§ DATA FOR THIS TASK:
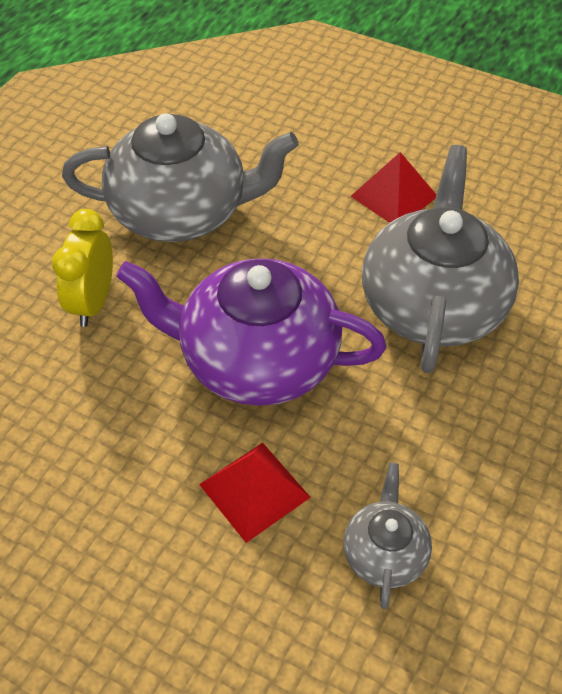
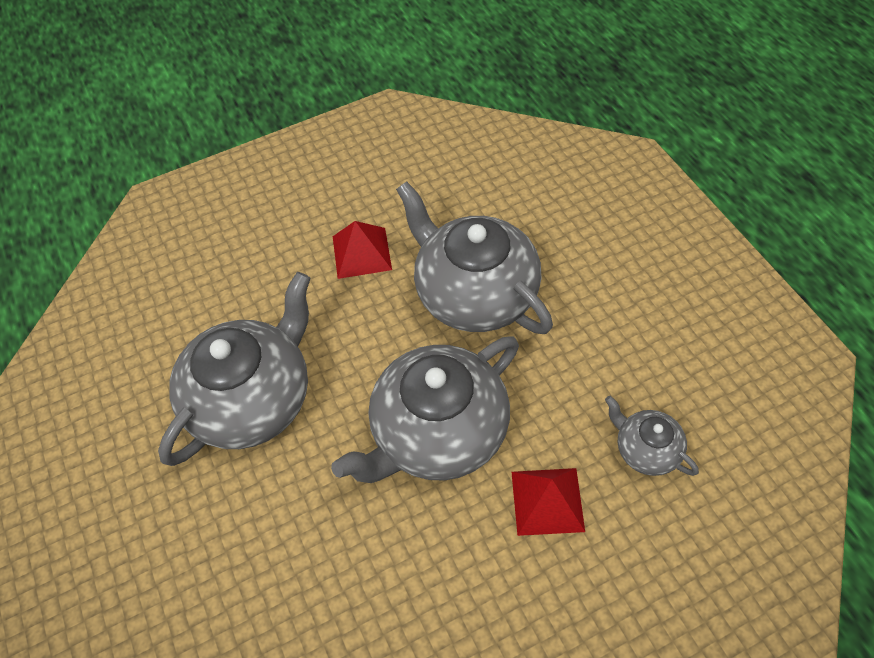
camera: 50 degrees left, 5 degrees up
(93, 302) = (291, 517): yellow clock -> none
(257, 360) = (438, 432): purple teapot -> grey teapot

==

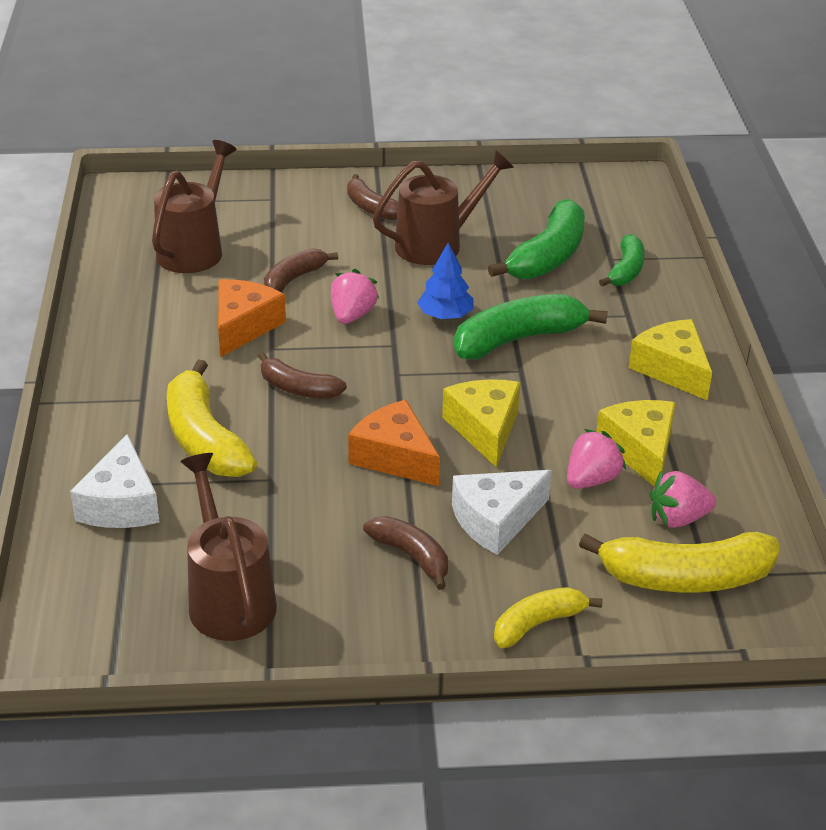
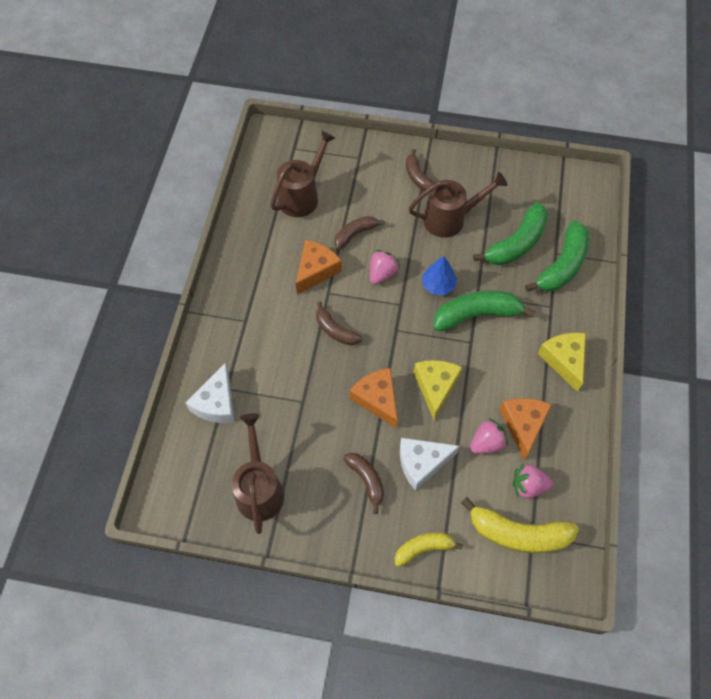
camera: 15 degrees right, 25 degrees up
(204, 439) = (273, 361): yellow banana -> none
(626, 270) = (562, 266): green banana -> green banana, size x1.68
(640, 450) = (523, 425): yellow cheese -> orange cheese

§ TASK TO COMPLETE: Using the records given above, list every line that includes the word "camera".

§ RESULT OF THIS TASK:
camera: 50 degrees left, 5 degrees up
camera: 15 degrees right, 25 degrees up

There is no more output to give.